Exercise requirements
From the entries below, copy exactly the lines from the one that contains "(348, 284) = (331, 397): blue" through the one that contains "(463, 358) = (474, 383): turquoise", both included, and only those.
### Data in this exercise ###
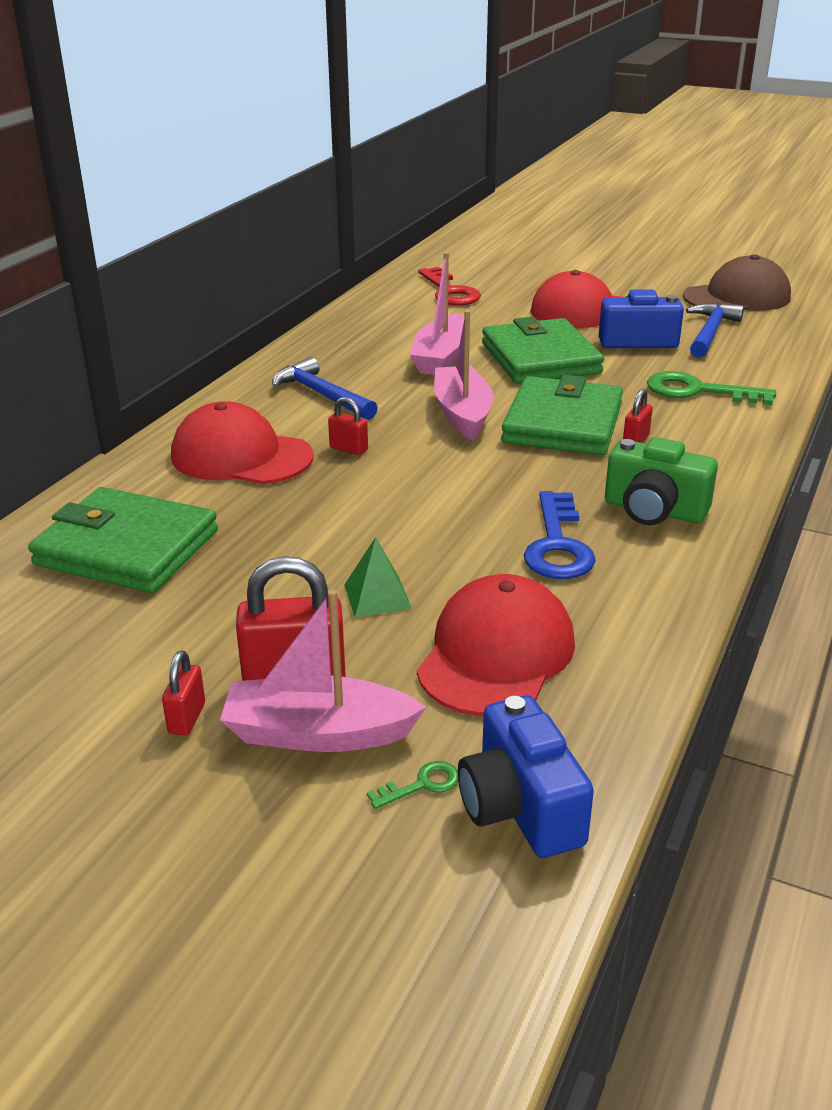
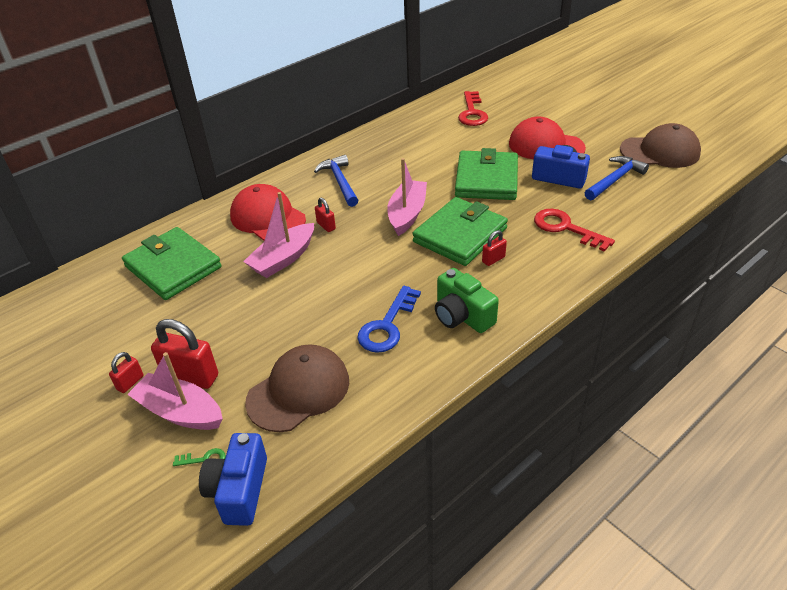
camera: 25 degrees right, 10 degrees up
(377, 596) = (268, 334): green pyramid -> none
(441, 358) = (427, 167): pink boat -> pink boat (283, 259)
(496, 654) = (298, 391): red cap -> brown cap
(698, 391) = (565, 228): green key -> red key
###
### Data in this exercise ###
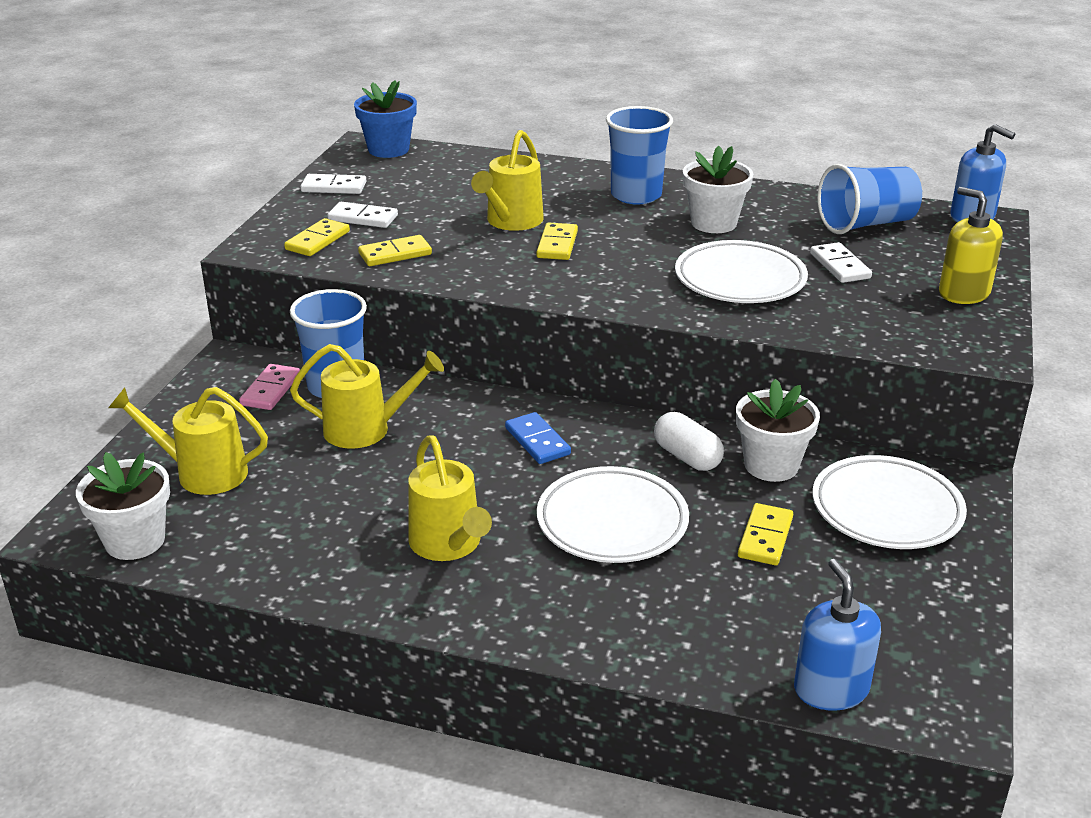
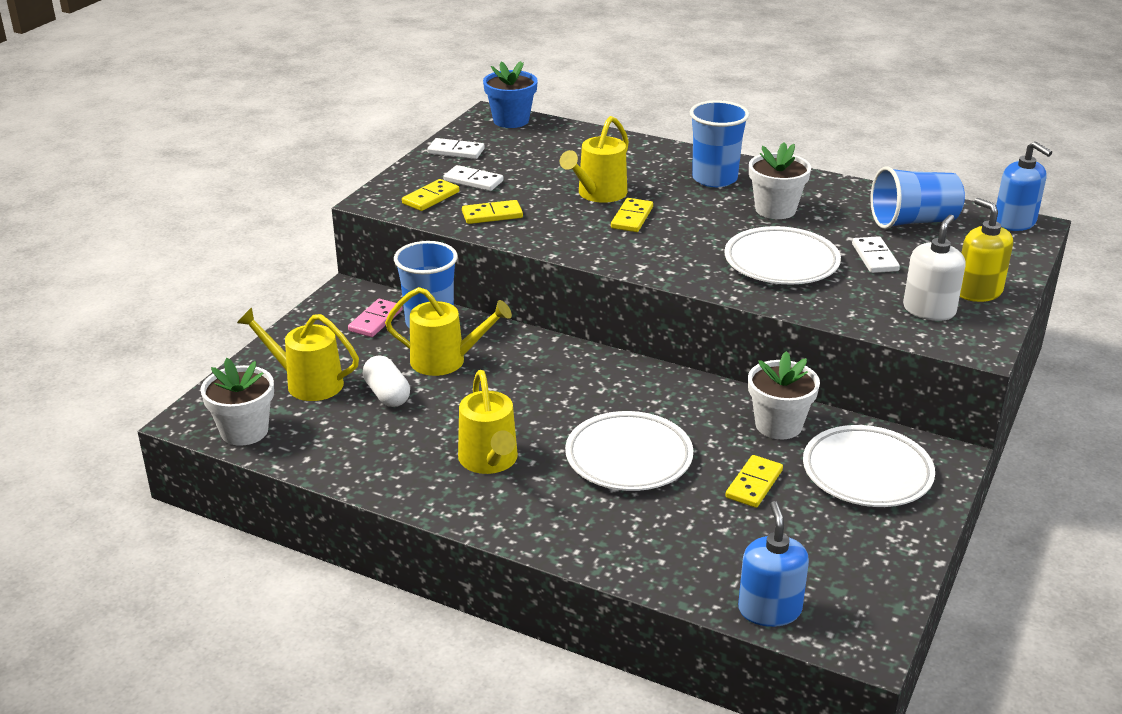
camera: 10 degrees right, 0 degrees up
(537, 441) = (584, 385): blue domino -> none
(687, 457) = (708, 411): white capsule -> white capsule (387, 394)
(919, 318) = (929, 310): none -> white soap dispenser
###
### Data in this exercise ###
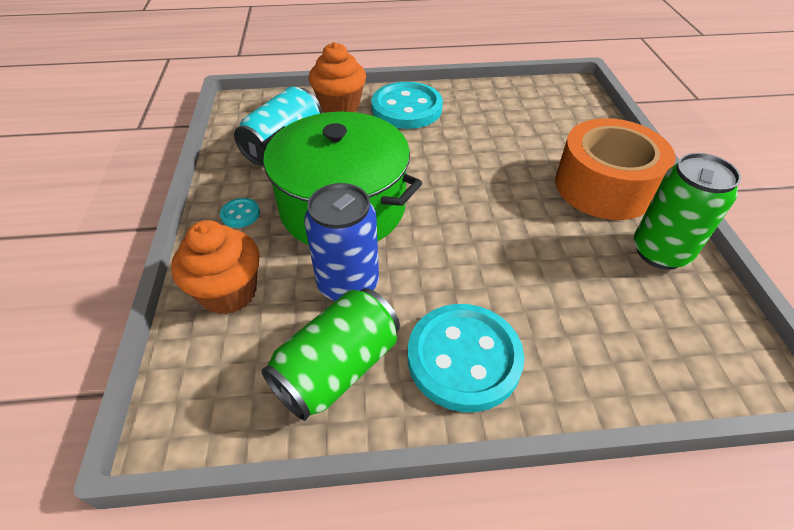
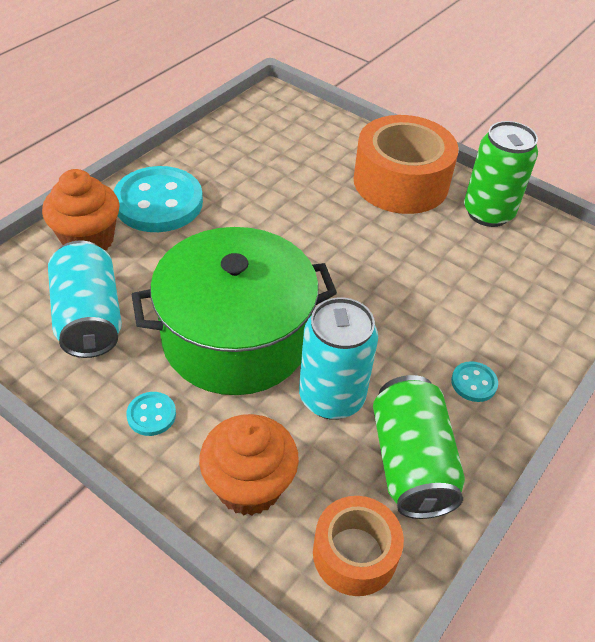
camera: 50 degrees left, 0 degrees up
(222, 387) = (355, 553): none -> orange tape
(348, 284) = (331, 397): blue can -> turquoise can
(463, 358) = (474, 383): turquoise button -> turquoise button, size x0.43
###
Worked solution
(348, 284) = (331, 397): blue can -> turquoise can
(463, 358) = (474, 383): turquoise button -> turquoise button, size x0.43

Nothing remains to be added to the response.